An exact, complete printout of the listing is wanted, minus its images.

[Stored data — start]

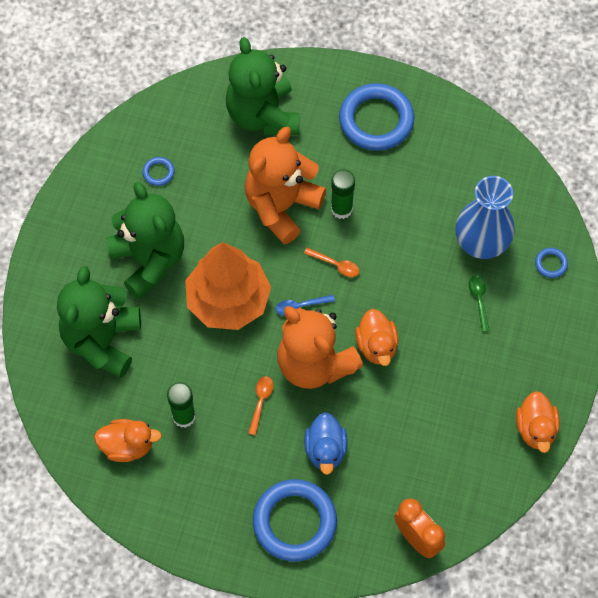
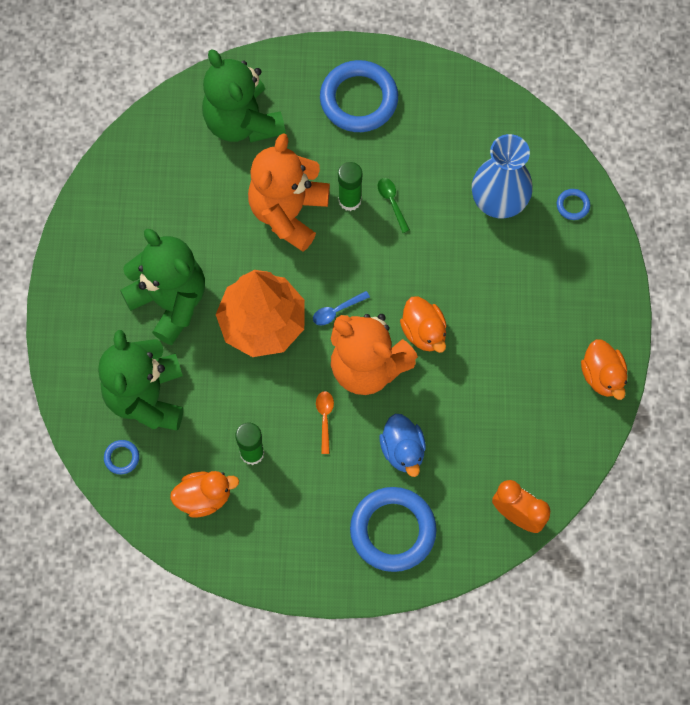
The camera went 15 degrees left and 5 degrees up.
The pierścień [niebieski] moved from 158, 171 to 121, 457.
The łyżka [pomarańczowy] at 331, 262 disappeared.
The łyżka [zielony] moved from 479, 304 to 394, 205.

[Stored data — finish]

→ Written reply
The camera went 15 degrees left and 5 degrees up.
The pierścień [niebieski] moved from 158, 171 to 121, 457.
The łyżka [pomarańczowy] at 331, 262 disappeared.
The łyżka [zielony] moved from 479, 304 to 394, 205.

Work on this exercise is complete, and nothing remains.